- WHAT IS REQUIRED:
Copy word for word the lines from the start of the records through the line that contains "R3: 2.2k (EN_N, VA) -> 24k (EN_N, VA)", both included.

*** Opening of RECORD SET ***

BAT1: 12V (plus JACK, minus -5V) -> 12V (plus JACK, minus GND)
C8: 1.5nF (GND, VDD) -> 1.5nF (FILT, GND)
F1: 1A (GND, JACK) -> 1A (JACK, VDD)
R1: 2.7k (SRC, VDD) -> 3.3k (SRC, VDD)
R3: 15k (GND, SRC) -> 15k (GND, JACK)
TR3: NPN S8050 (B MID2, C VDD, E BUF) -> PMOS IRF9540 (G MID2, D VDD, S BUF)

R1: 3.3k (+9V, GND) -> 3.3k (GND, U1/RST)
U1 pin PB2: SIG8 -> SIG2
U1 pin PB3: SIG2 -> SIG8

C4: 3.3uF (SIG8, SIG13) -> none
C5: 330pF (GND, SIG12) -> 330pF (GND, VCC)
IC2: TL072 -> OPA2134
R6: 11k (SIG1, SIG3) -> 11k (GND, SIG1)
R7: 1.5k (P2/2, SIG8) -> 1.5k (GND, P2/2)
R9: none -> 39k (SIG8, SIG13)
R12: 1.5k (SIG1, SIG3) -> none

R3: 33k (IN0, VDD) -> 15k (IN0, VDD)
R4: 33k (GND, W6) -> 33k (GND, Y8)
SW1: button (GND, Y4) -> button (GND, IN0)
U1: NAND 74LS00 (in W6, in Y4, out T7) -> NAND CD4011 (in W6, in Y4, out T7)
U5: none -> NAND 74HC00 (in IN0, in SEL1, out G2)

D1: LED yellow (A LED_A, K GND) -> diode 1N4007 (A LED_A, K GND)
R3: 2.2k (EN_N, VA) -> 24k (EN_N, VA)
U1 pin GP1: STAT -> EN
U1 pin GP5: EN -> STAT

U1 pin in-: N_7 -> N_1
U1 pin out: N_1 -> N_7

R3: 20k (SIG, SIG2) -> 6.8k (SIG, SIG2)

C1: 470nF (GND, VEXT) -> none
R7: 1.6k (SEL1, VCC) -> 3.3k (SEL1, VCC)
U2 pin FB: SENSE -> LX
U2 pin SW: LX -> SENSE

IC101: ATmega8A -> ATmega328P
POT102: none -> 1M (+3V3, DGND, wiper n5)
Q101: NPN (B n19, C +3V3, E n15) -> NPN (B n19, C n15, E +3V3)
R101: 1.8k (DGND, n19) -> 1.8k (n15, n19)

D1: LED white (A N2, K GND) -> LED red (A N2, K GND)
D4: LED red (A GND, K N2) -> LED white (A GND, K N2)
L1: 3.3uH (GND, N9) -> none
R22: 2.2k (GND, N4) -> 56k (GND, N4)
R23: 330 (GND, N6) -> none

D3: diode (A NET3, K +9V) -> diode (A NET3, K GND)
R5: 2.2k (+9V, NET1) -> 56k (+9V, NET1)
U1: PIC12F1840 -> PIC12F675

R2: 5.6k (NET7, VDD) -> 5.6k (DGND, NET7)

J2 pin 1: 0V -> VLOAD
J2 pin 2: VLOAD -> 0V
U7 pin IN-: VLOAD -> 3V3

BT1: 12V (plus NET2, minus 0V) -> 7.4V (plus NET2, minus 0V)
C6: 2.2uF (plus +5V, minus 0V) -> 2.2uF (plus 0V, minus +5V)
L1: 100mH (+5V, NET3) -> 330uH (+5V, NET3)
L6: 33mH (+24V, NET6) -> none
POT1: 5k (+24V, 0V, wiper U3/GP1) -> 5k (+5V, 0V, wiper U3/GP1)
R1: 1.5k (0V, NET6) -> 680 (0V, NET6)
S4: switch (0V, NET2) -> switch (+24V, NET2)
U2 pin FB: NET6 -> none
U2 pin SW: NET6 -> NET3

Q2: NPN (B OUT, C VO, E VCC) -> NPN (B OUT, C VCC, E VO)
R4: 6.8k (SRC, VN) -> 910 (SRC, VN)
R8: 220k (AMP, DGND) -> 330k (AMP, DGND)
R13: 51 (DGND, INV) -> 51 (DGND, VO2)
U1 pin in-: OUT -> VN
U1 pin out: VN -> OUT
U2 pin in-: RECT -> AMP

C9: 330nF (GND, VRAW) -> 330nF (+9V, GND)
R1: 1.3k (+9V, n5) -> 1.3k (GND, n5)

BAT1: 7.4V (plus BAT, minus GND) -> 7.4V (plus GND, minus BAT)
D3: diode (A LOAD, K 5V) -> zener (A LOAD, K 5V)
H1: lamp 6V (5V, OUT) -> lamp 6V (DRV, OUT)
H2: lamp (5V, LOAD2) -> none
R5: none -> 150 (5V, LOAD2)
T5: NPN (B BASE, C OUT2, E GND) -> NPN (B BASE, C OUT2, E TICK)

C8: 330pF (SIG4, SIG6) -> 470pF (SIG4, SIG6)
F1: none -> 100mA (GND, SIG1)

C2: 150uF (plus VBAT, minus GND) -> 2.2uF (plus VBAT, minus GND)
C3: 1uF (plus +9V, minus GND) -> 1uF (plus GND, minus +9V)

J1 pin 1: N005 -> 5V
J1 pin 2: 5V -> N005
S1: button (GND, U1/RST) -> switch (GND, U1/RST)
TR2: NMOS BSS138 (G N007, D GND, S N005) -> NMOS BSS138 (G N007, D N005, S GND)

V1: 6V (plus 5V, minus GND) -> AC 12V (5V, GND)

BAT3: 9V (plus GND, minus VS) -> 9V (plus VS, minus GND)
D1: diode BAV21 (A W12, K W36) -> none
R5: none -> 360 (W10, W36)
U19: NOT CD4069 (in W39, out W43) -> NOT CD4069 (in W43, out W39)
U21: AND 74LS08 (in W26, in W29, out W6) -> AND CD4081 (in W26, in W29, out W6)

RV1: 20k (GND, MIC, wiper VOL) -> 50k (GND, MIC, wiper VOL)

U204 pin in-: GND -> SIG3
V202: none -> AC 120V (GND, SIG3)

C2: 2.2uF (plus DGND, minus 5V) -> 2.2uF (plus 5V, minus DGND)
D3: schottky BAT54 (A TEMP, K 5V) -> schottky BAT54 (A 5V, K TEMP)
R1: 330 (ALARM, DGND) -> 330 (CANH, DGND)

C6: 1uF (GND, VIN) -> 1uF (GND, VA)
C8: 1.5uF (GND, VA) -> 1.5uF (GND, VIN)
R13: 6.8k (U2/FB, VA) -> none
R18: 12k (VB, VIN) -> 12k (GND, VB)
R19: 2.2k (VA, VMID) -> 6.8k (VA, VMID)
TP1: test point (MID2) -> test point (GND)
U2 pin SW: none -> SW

*** Close of RECORD SET ***

- RESULT:
BAT1: 12V (plus JACK, minus -5V) -> 12V (plus JACK, minus GND)
C8: 1.5nF (GND, VDD) -> 1.5nF (FILT, GND)
F1: 1A (GND, JACK) -> 1A (JACK, VDD)
R1: 2.7k (SRC, VDD) -> 3.3k (SRC, VDD)
R3: 15k (GND, SRC) -> 15k (GND, JACK)
TR3: NPN S8050 (B MID2, C VDD, E BUF) -> PMOS IRF9540 (G MID2, D VDD, S BUF)

R1: 3.3k (+9V, GND) -> 3.3k (GND, U1/RST)
U1 pin PB2: SIG8 -> SIG2
U1 pin PB3: SIG2 -> SIG8

C4: 3.3uF (SIG8, SIG13) -> none
C5: 330pF (GND, SIG12) -> 330pF (GND, VCC)
IC2: TL072 -> OPA2134
R6: 11k (SIG1, SIG3) -> 11k (GND, SIG1)
R7: 1.5k (P2/2, SIG8) -> 1.5k (GND, P2/2)
R9: none -> 39k (SIG8, SIG13)
R12: 1.5k (SIG1, SIG3) -> none

R3: 33k (IN0, VDD) -> 15k (IN0, VDD)
R4: 33k (GND, W6) -> 33k (GND, Y8)
SW1: button (GND, Y4) -> button (GND, IN0)
U1: NAND 74LS00 (in W6, in Y4, out T7) -> NAND CD4011 (in W6, in Y4, out T7)
U5: none -> NAND 74HC00 (in IN0, in SEL1, out G2)

D1: LED yellow (A LED_A, K GND) -> diode 1N4007 (A LED_A, K GND)
R3: 2.2k (EN_N, VA) -> 24k (EN_N, VA)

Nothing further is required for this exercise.